Required work
Take the entries that follow and return only the lines from the one with "LCD2 pin SCL: D13 -> A5" through the final line, leaving every picture behind.

:::

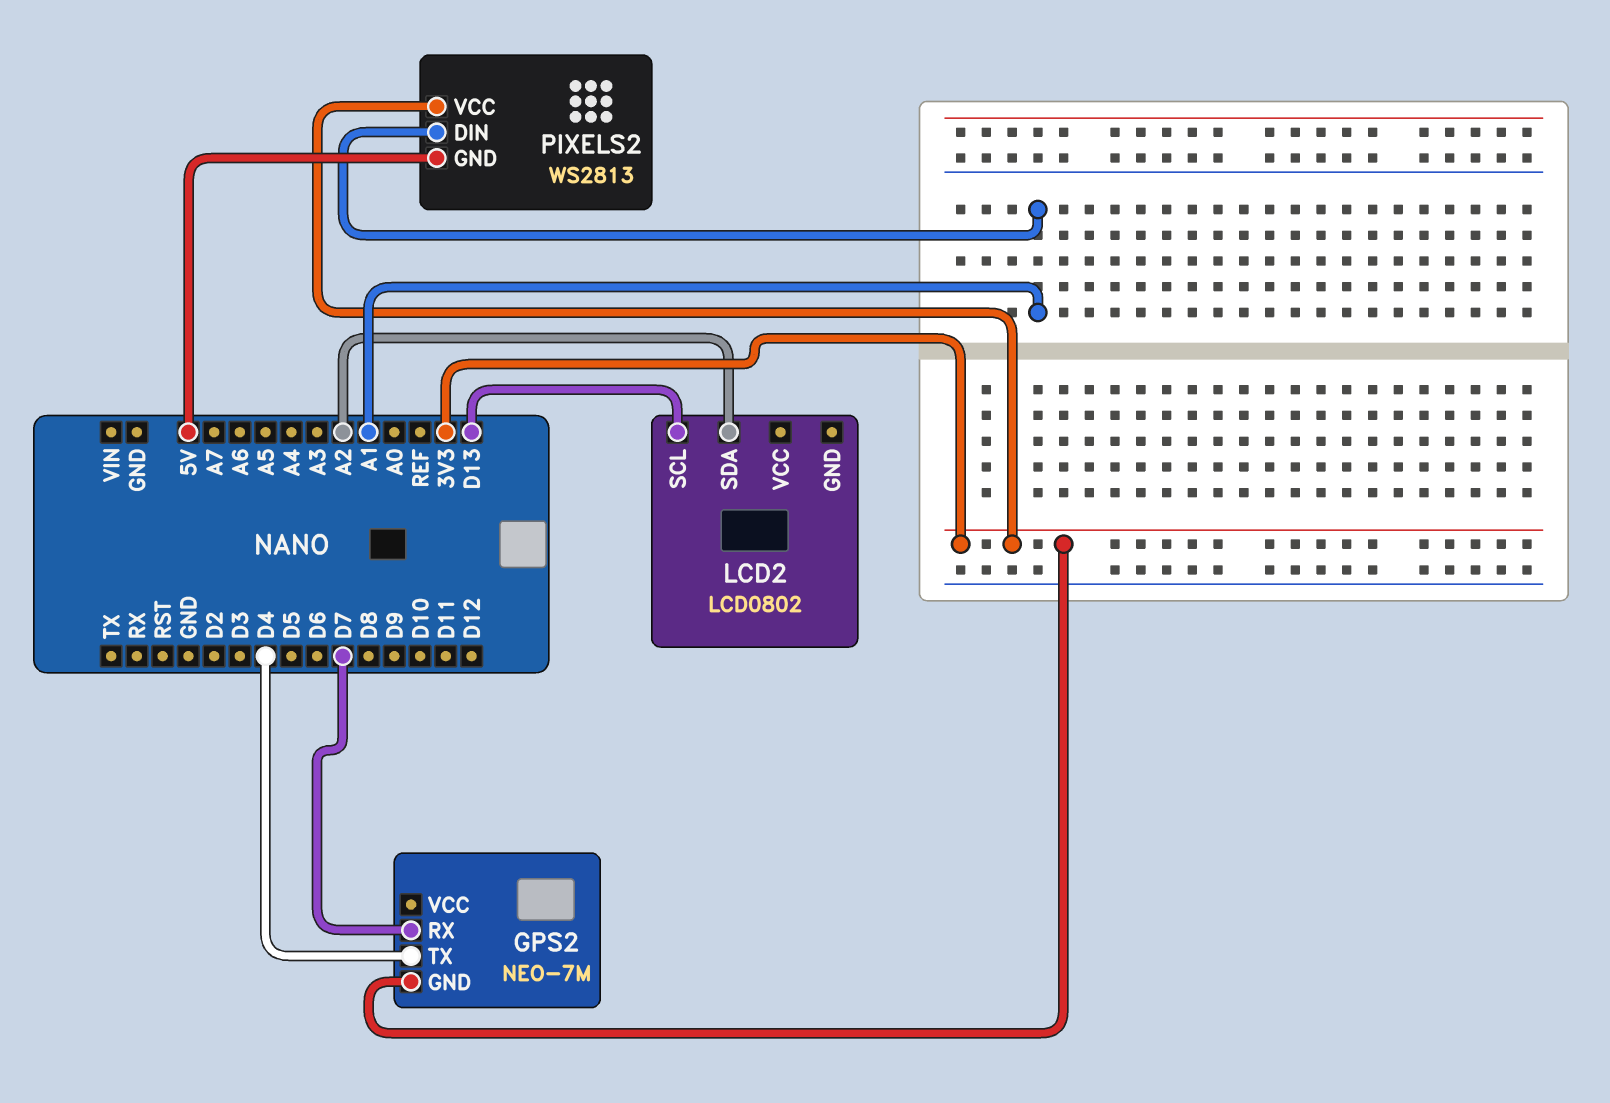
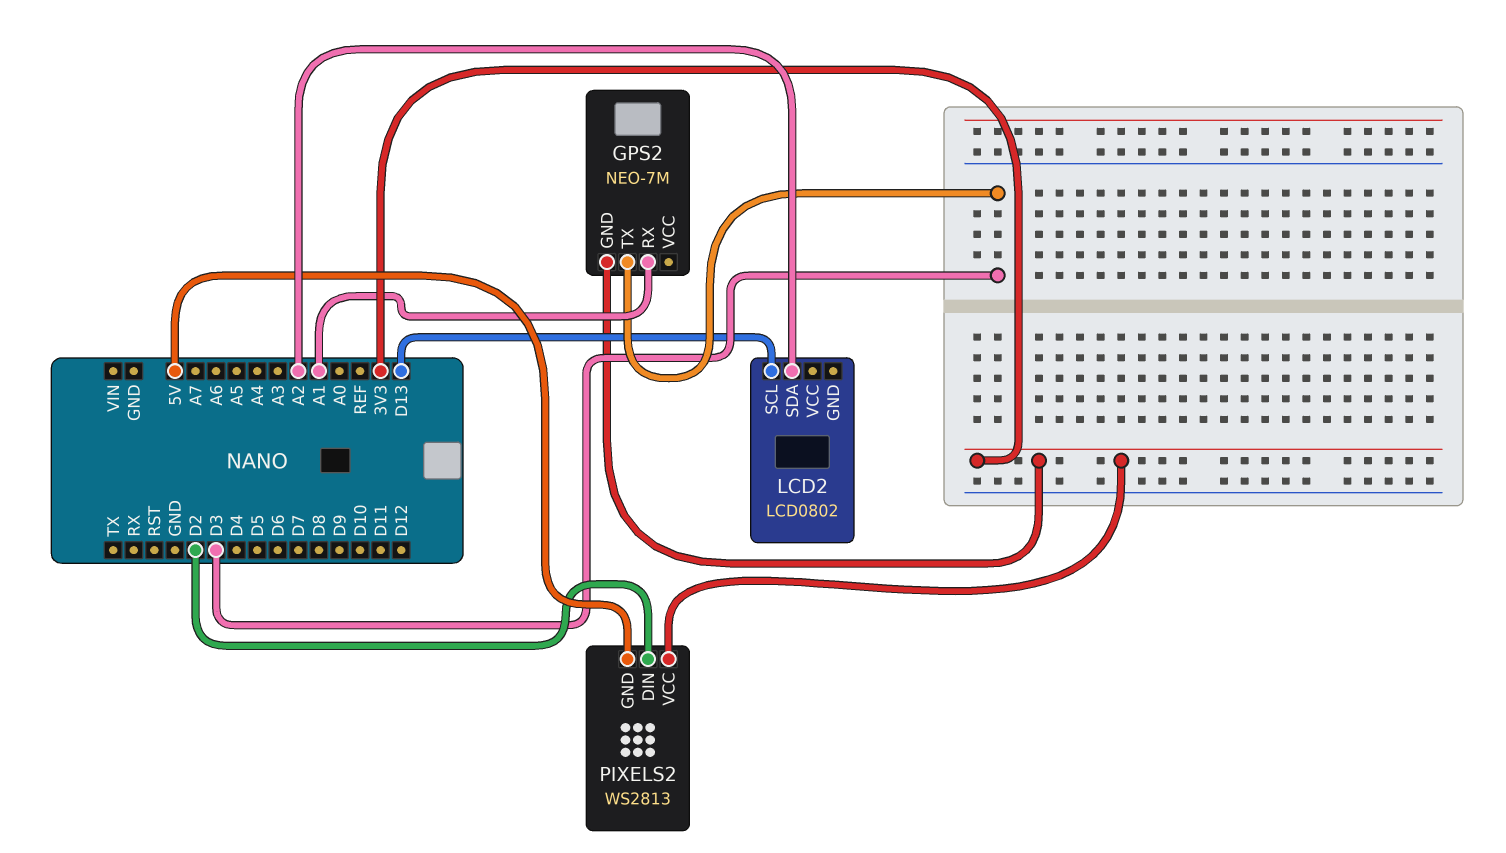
GPS2 pin RX: D7 -> A1
GPS2 pin TX: D4 -> D3
PIXELS2 pin DIN: A1 -> D2

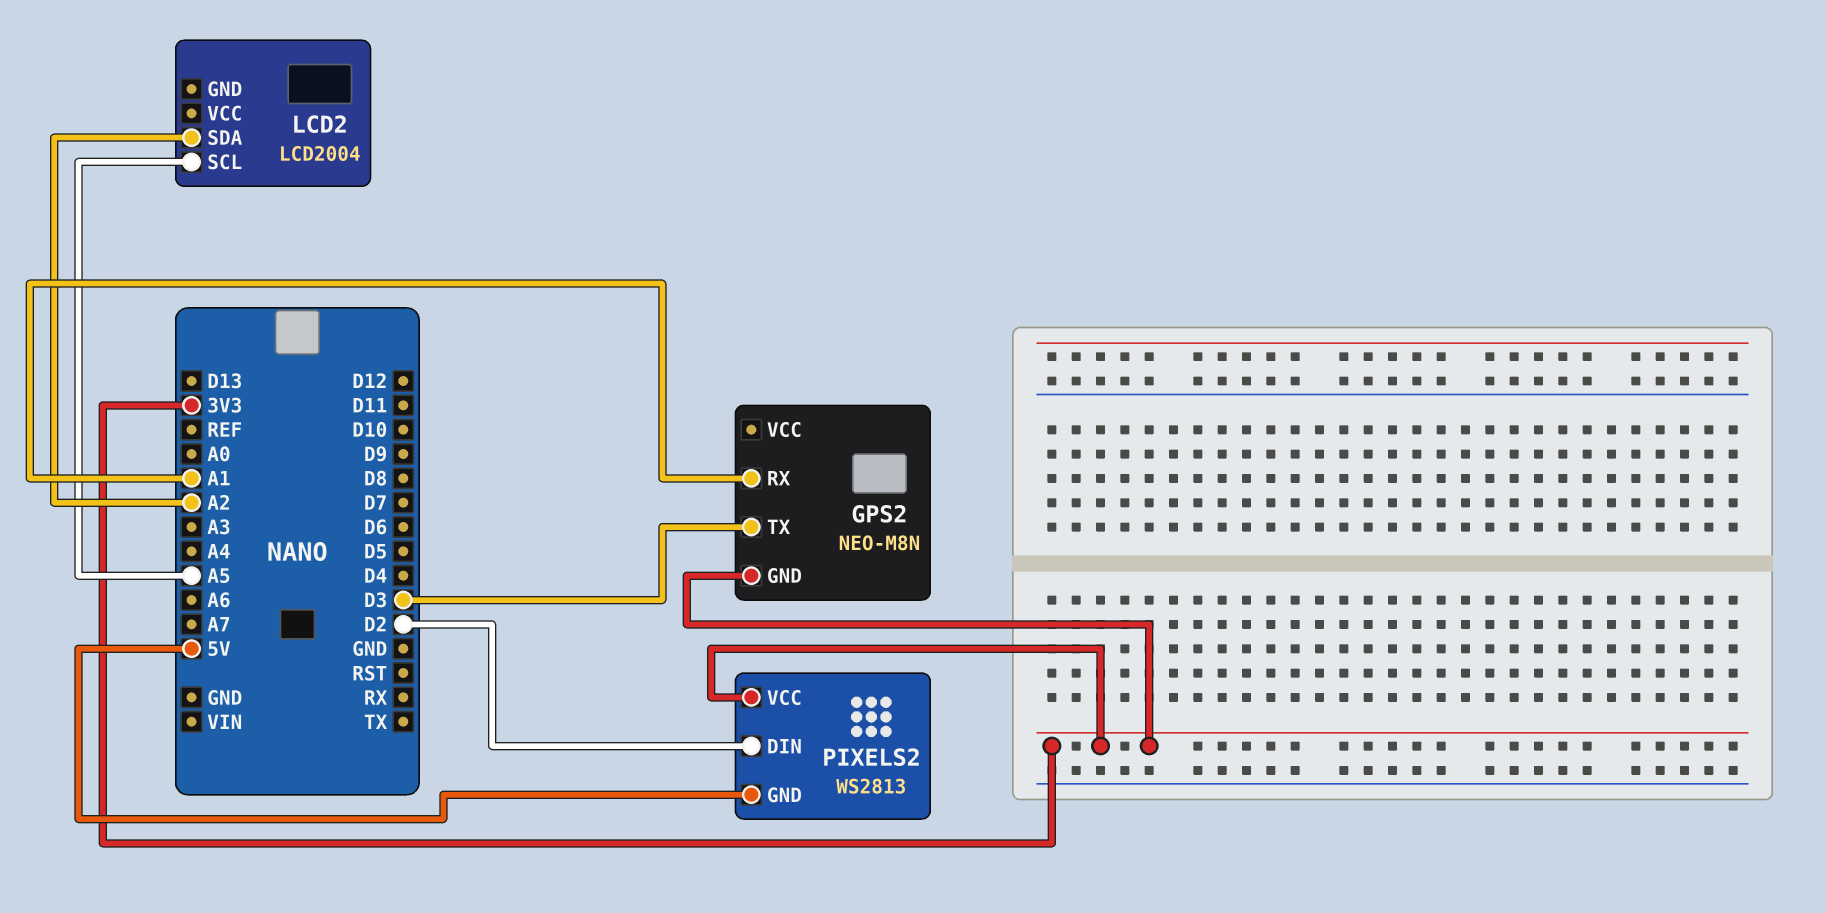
GPS2: NEO-7M -> NEO-M8N
LCD2: LCD0802 -> LCD2004
LCD2 pin SCL: D13 -> A5

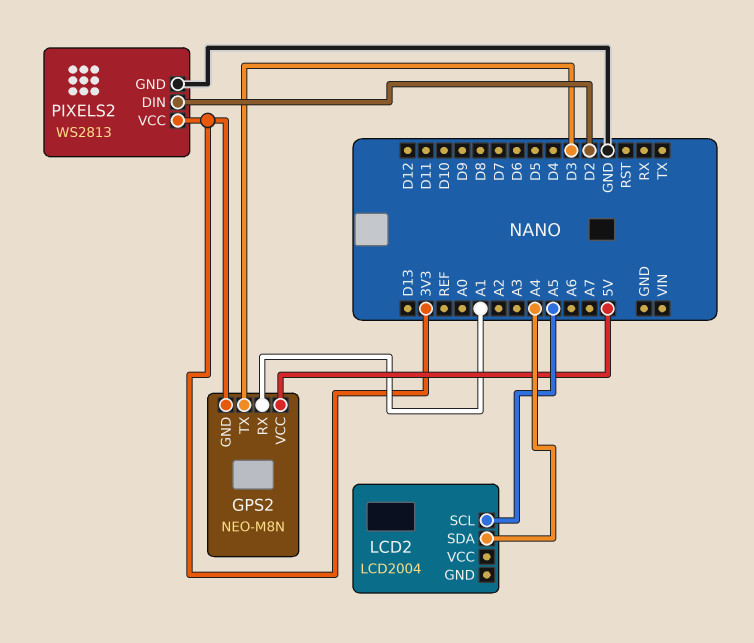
GPS2 pin VCC: none -> 5V
LCD2 pin SDA: A2 -> A4
PIXELS2 pin GND: 5V -> GND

:::

Answer space
LCD2 pin SCL: D13 -> A5

GPS2 pin VCC: none -> 5V
LCD2 pin SDA: A2 -> A4
PIXELS2 pin GND: 5V -> GND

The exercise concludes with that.